→ **Edit tracking data**:
════════

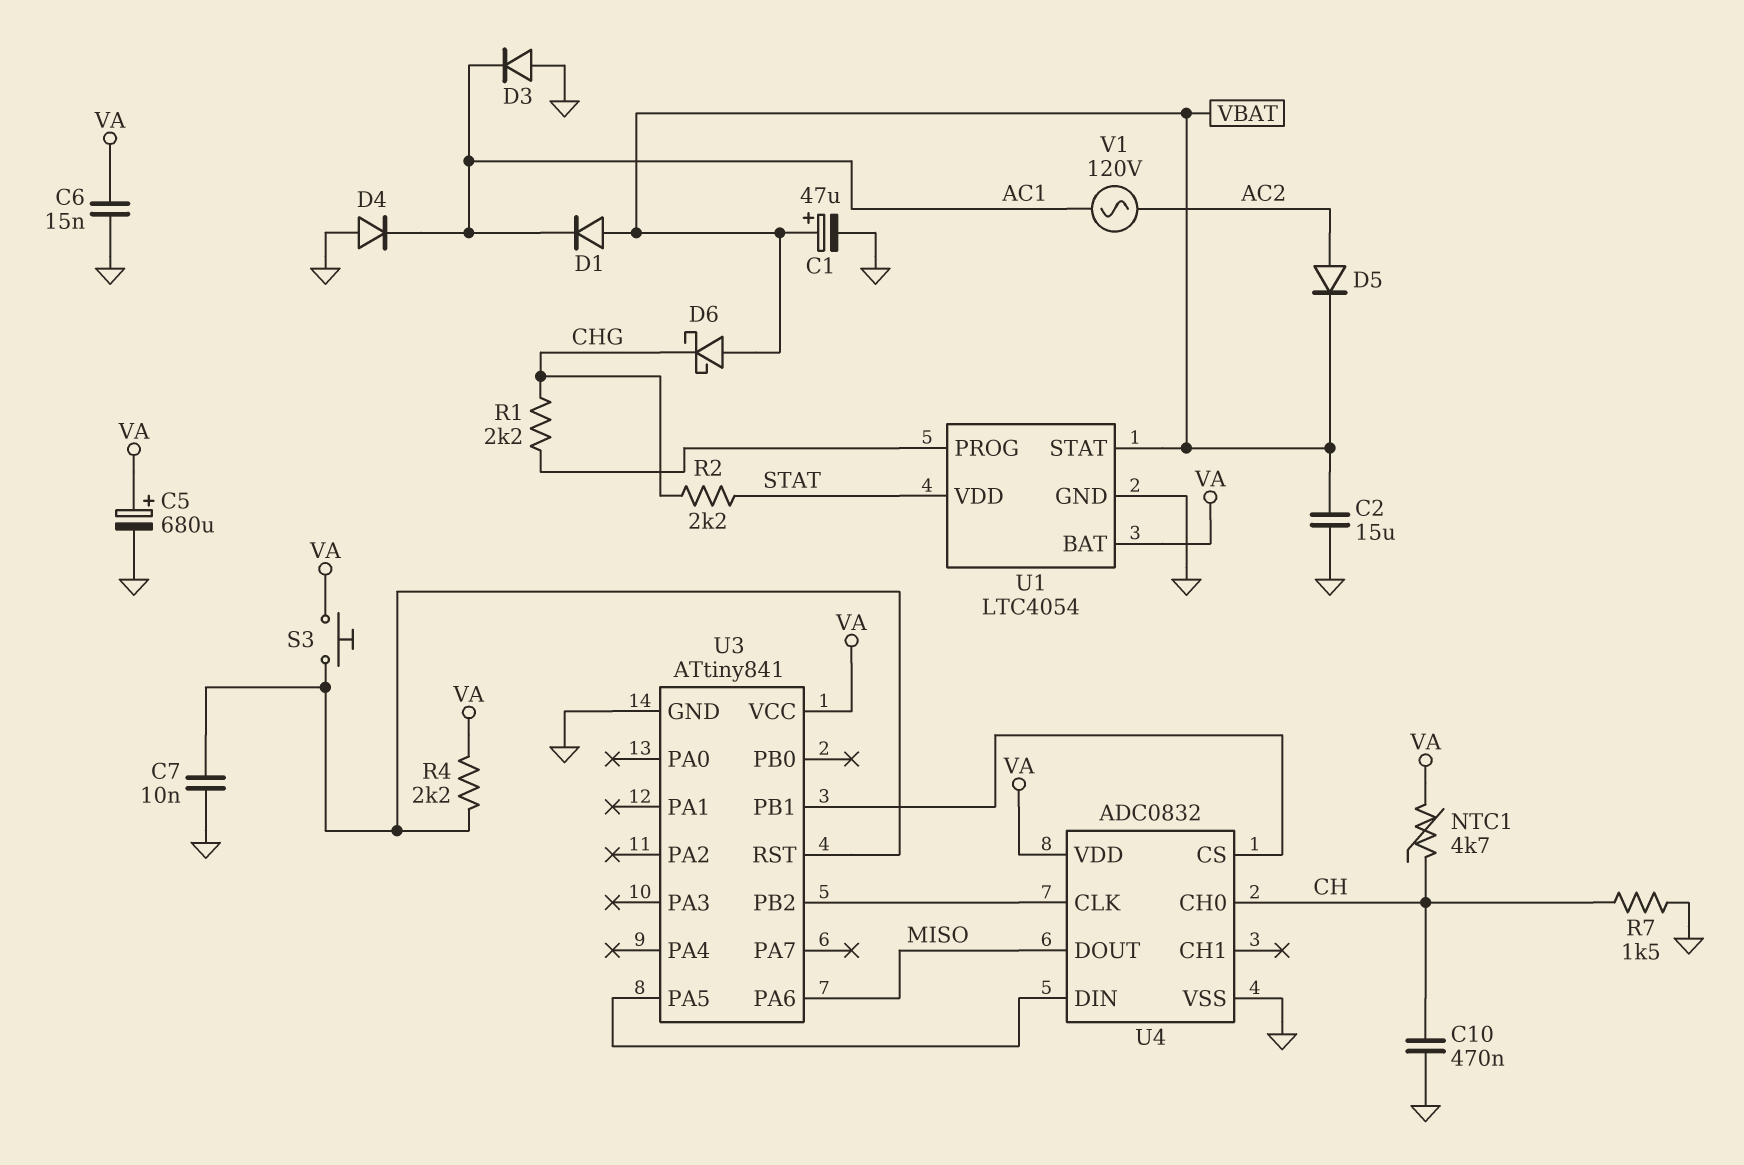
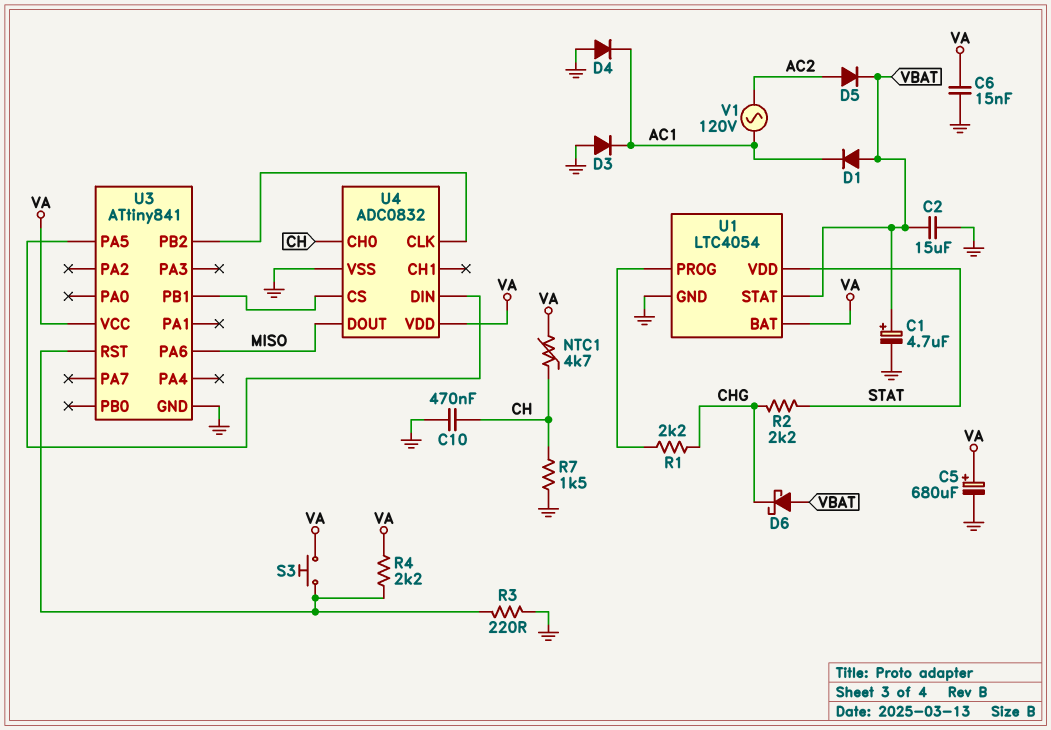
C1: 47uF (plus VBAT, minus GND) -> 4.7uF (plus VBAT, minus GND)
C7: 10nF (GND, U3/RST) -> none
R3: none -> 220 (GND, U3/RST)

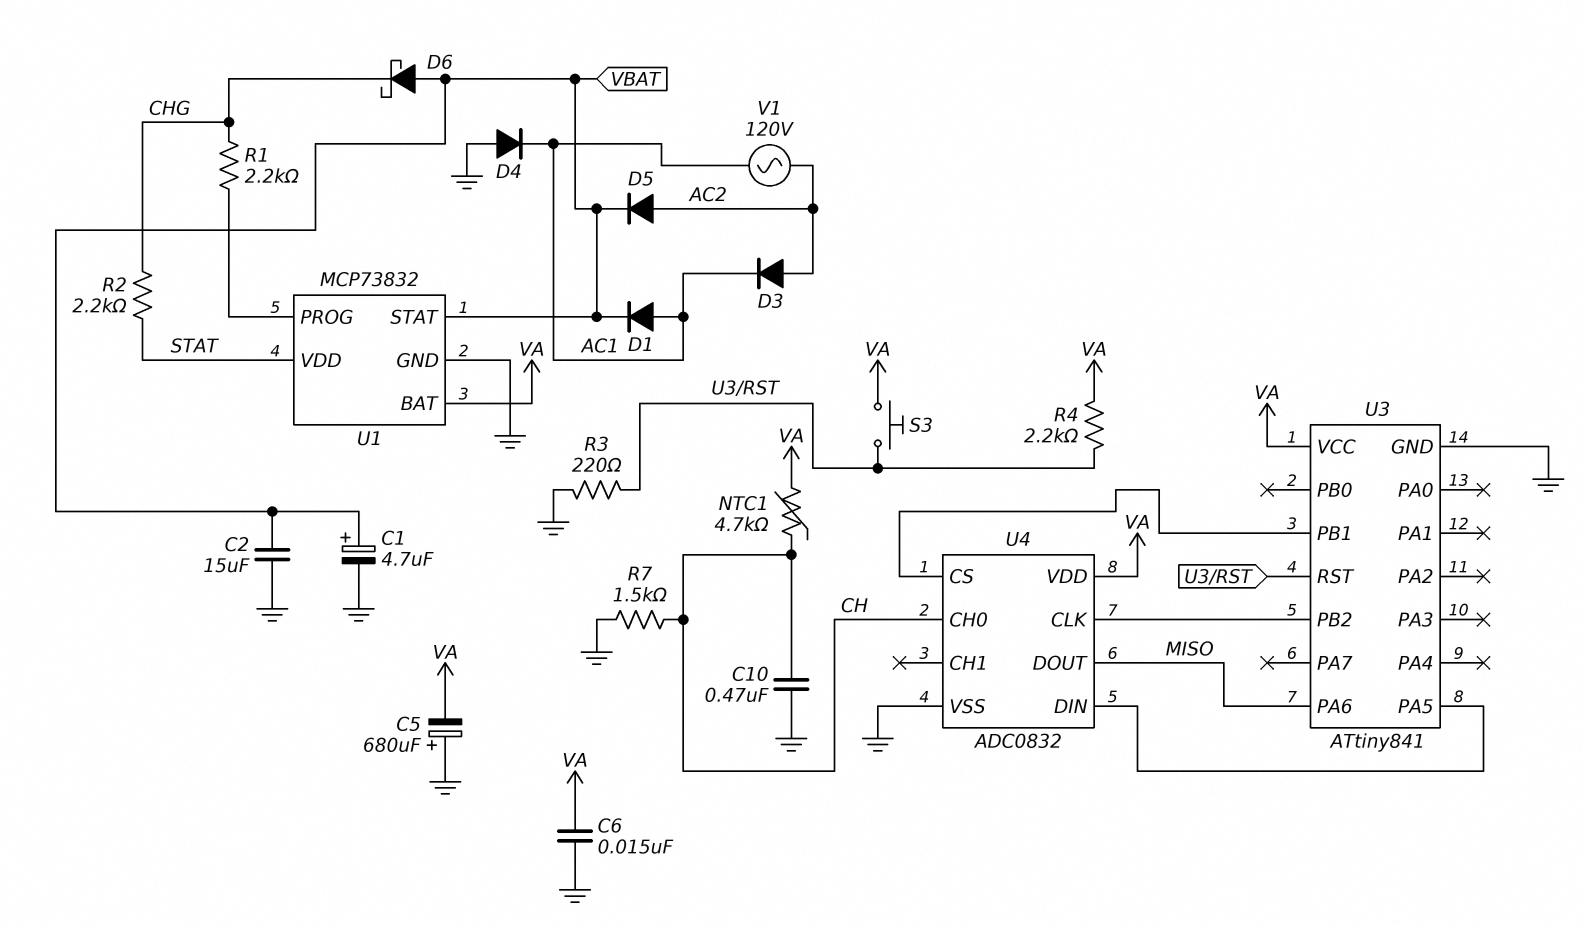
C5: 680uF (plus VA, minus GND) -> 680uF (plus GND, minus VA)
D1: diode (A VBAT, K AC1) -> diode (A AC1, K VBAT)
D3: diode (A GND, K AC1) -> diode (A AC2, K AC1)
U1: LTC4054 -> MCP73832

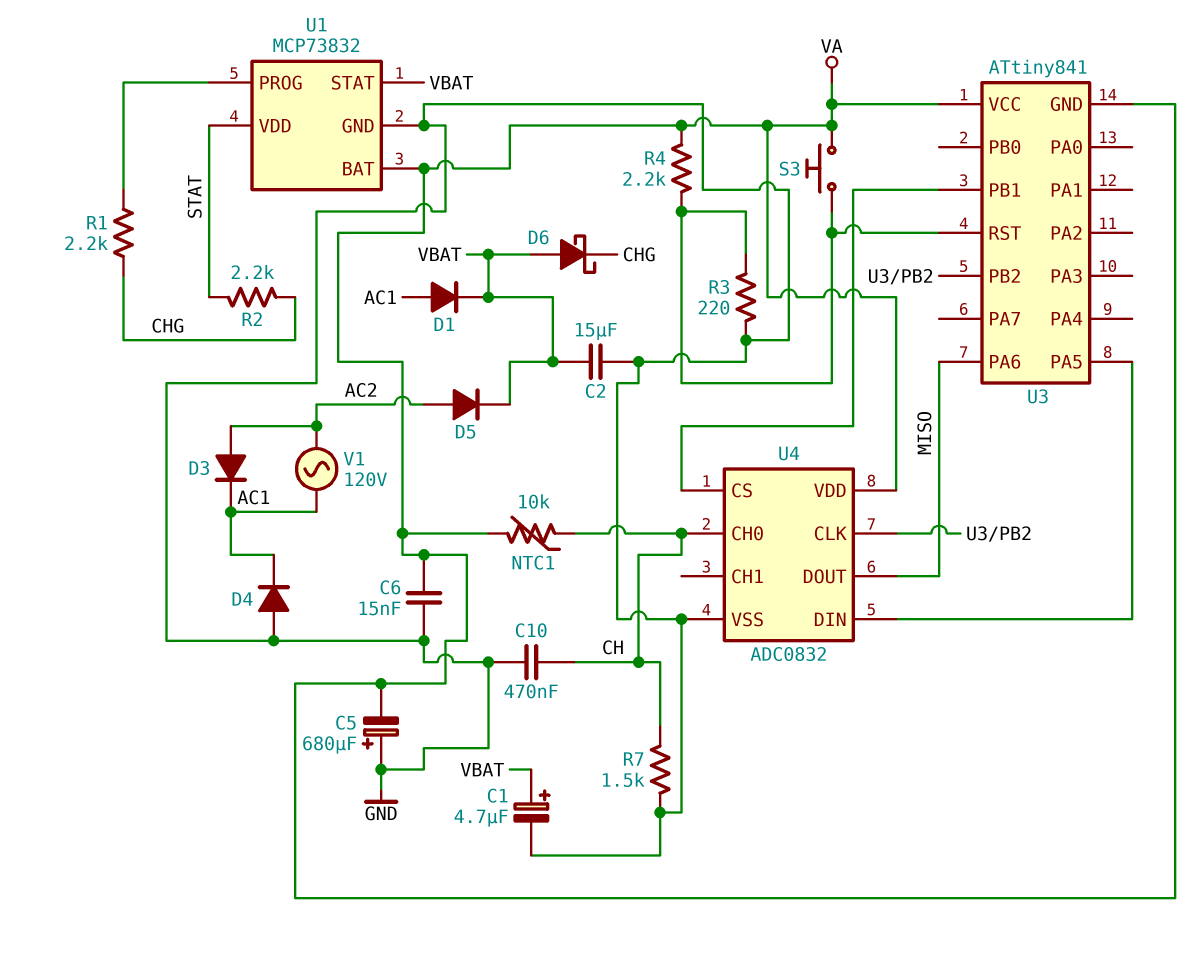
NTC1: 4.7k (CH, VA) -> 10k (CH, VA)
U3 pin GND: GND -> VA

════════

→ **What this task involves**:
Set the records down again word for word; the pictures stay out.

→ **Task solution**:
C1: 47uF (plus VBAT, minus GND) -> 4.7uF (plus VBAT, minus GND)
C7: 10nF (GND, U3/RST) -> none
R3: none -> 220 (GND, U3/RST)

C5: 680uF (plus VA, minus GND) -> 680uF (plus GND, minus VA)
D1: diode (A VBAT, K AC1) -> diode (A AC1, K VBAT)
D3: diode (A GND, K AC1) -> diode (A AC2, K AC1)
U1: LTC4054 -> MCP73832

NTC1: 4.7k (CH, VA) -> 10k (CH, VA)
U3 pin GND: GND -> VA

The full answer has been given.